Start of The data

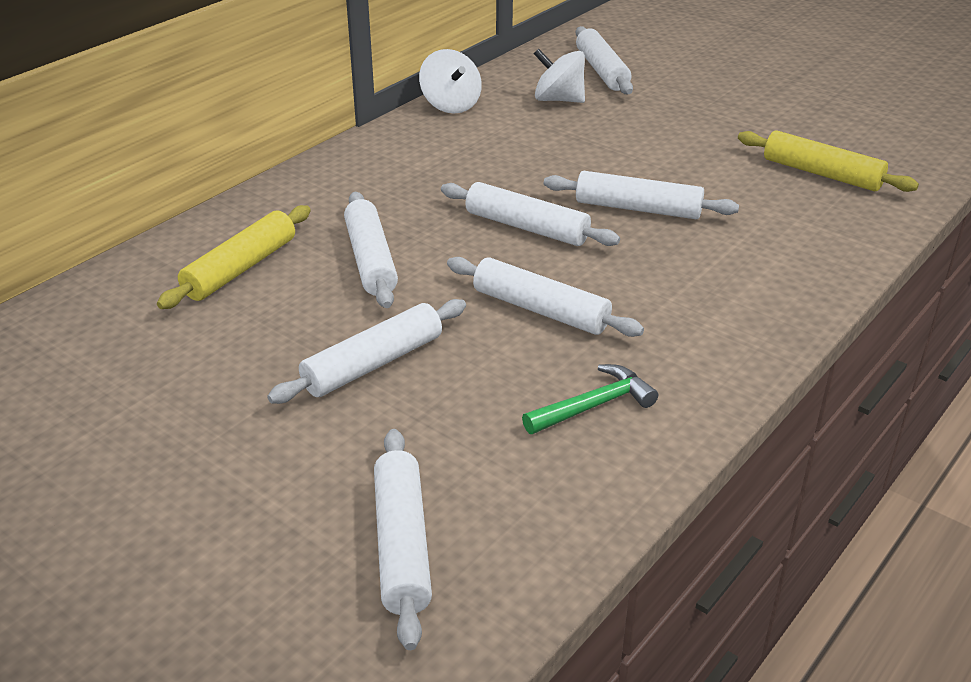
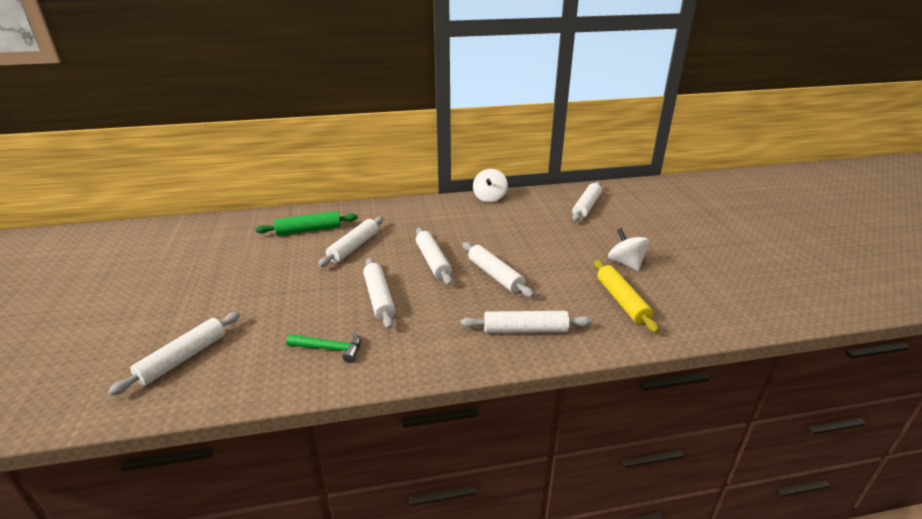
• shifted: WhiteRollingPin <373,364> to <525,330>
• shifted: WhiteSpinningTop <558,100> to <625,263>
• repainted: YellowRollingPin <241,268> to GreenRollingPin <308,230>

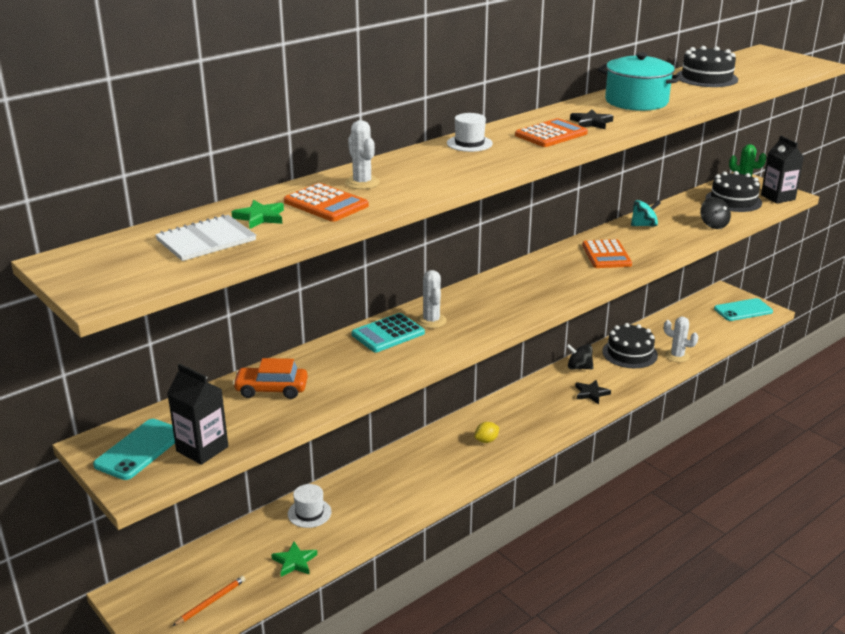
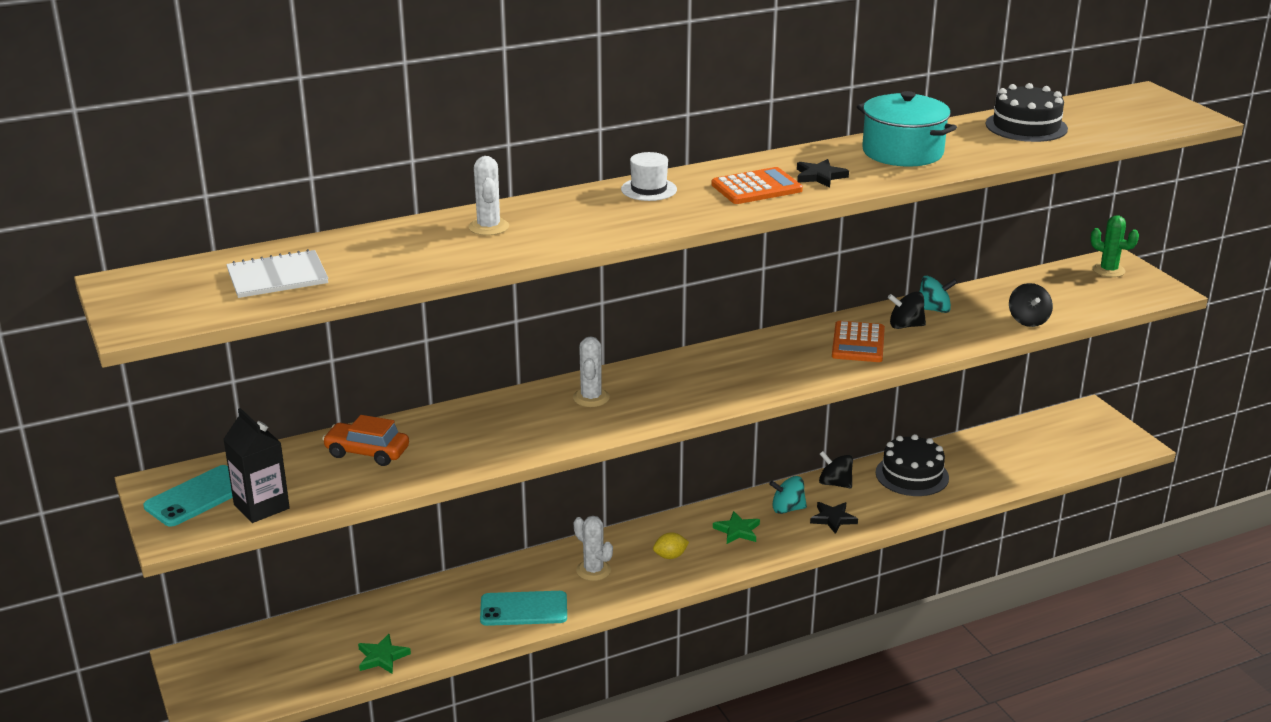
• gone: OrangePencil <211,602>
• gone: OrangeCalculator <326,204>
• gone: WhiteHat <309,513>
• gone: TurquoiseCalculator <388,334>
• gone: BlackCake <733,200>
• gone: BlackCarton <777,197>
• new: TurquoiseSpinningTop <787,509>
• new: BlackSpinningTop <905,326>
• shifted: GreenStar <260,217> to <737,530>
• shifted: WhiteCactus <677,356> to <593,570>
• shifted: TurquoisePhone <743,310> to <523,609>

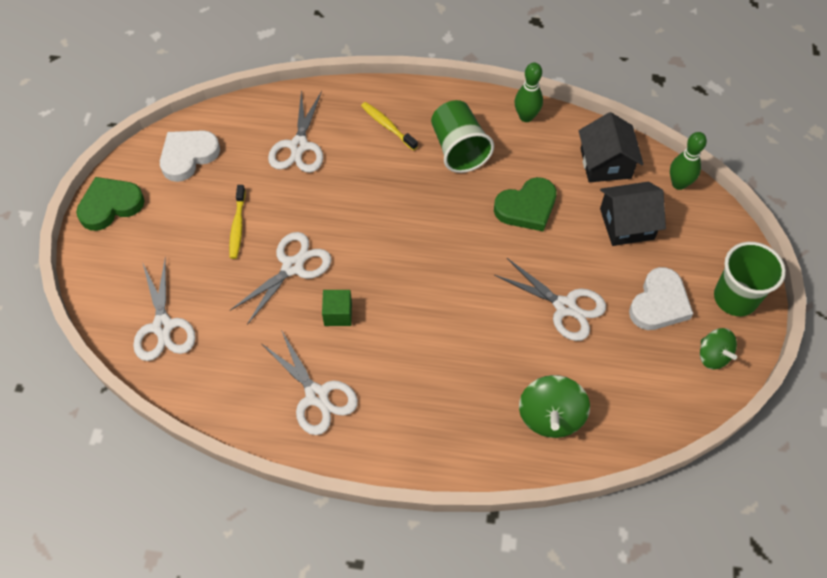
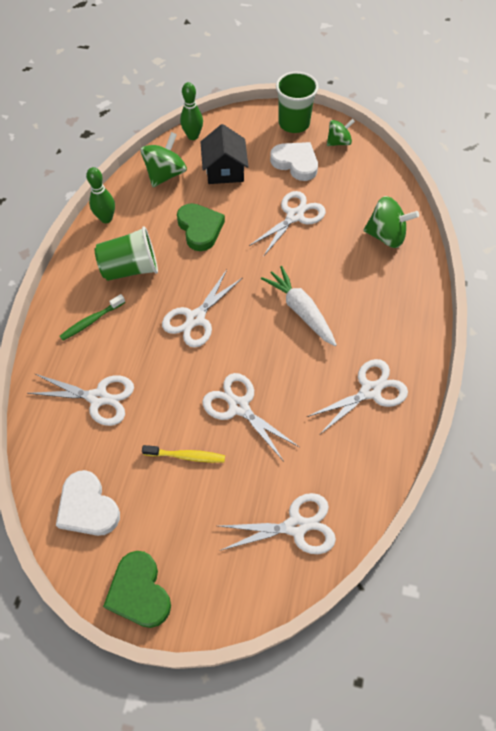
• gone: GreenCube <338,314>
• new: WhiteScissors <195,318>
• new: WhiteCarrot <300,310>
• swapped: BlackHouse <605,163> to GreenSpinningTop <165,174>
• repainted: YellowToothbrush <387,126> to GreenToothbrush <91,321>

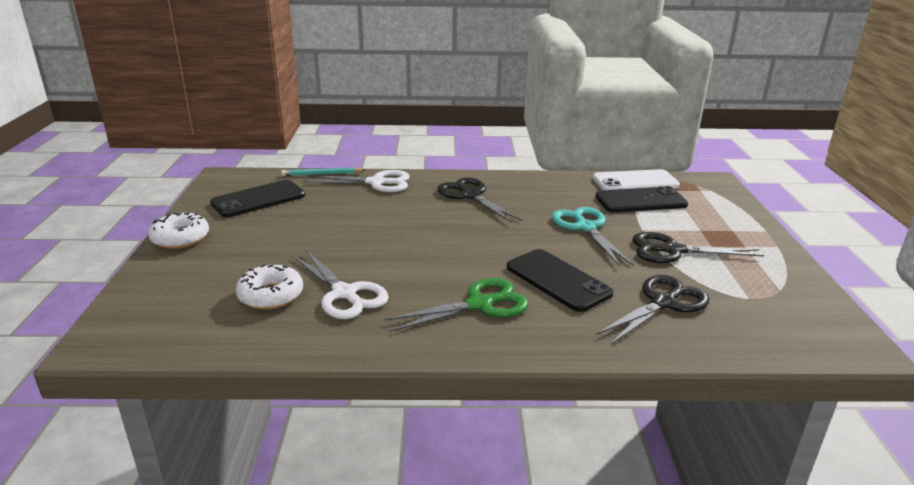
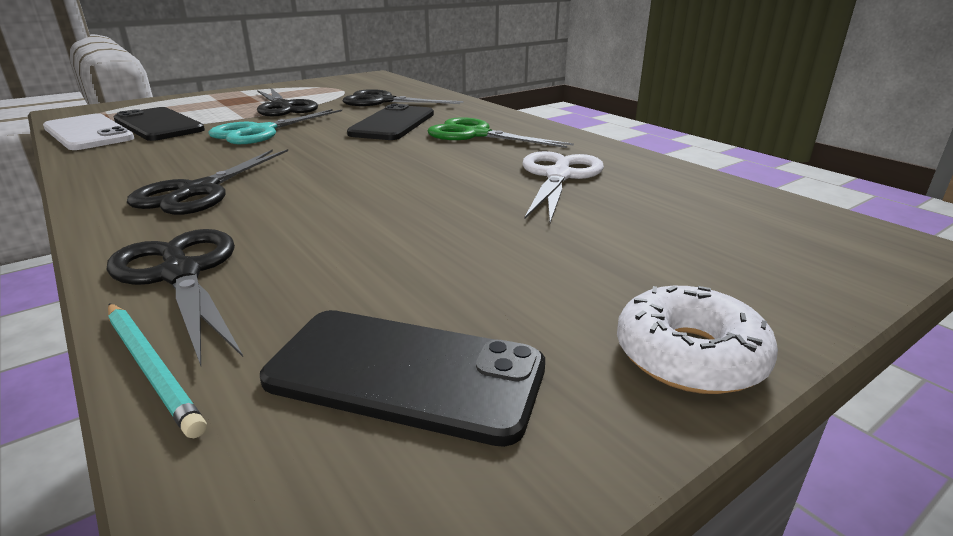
• gone: WhiteDonut <271,295>
• repainted: WhiteScissors <376,182> to BlackScissors <181,274>

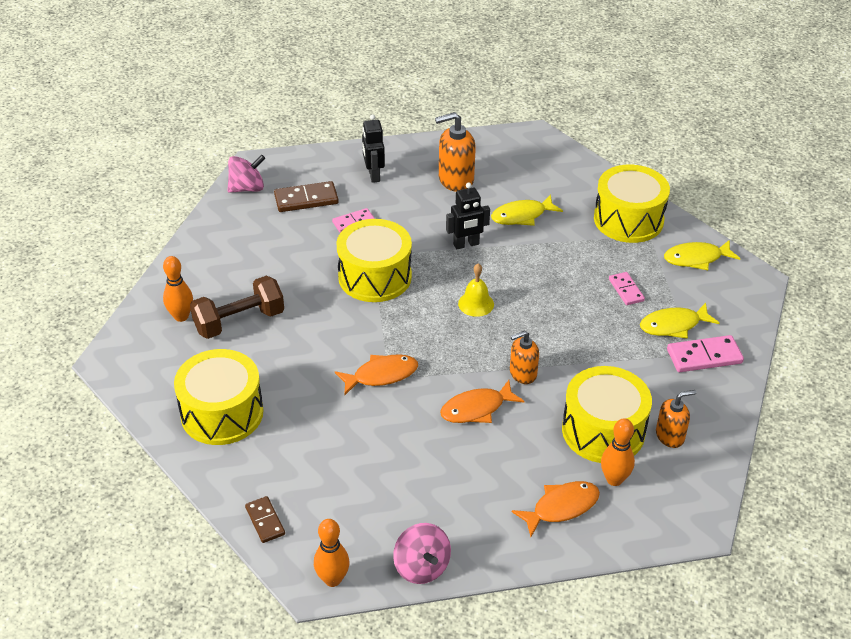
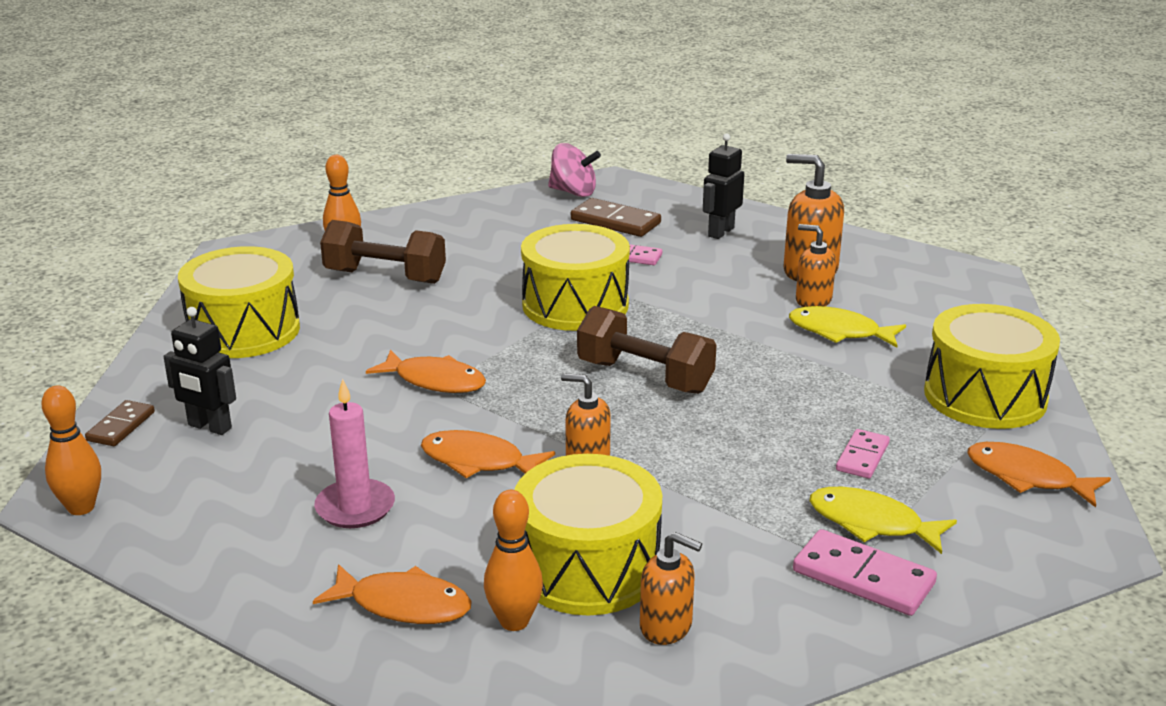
• gone: PinkSpinningTop <421,567>
• new: PinkCandle <355,507>
• new: OrangeSoapDispenser <813,300>
• shifted: BlackRobot <466,244> to <209,427>
• swapped: YellowBell <476,304> to BrownDumbbell <645,377>
• repainted: YellowFish <696,258> to OrangeFish <1027,477>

End of The data

Aim of the exercise: Please reproduce the data above word for word, skipping all images.

Completed task:
• shifted: WhiteRollingPin <373,364> to <525,330>
• shifted: WhiteSpinningTop <558,100> to <625,263>
• repainted: YellowRollingPin <241,268> to GreenRollingPin <308,230>

• gone: OrangePencil <211,602>
• gone: OrangeCalculator <326,204>
• gone: WhiteHat <309,513>
• gone: TurquoiseCalculator <388,334>
• gone: BlackCake <733,200>
• gone: BlackCarton <777,197>
• new: TurquoiseSpinningTop <787,509>
• new: BlackSpinningTop <905,326>
• shifted: GreenStar <260,217> to <737,530>
• shifted: WhiteCactus <677,356> to <593,570>
• shifted: TurquoisePhone <743,310> to <523,609>

• gone: GreenCube <338,314>
• new: WhiteScissors <195,318>
• new: WhiteCarrot <300,310>
• swapped: BlackHouse <605,163> to GreenSpinningTop <165,174>
• repainted: YellowToothbrush <387,126> to GreenToothbrush <91,321>

• gone: WhiteDonut <271,295>
• repainted: WhiteScissors <376,182> to BlackScissors <181,274>

• gone: PinkSpinningTop <421,567>
• new: PinkCandle <355,507>
• new: OrangeSoapDispenser <813,300>
• shifted: BlackRobot <466,244> to <209,427>
• swapped: YellowBell <476,304> to BrownDumbbell <645,377>
• repainted: YellowFish <696,258> to OrangeFish <1027,477>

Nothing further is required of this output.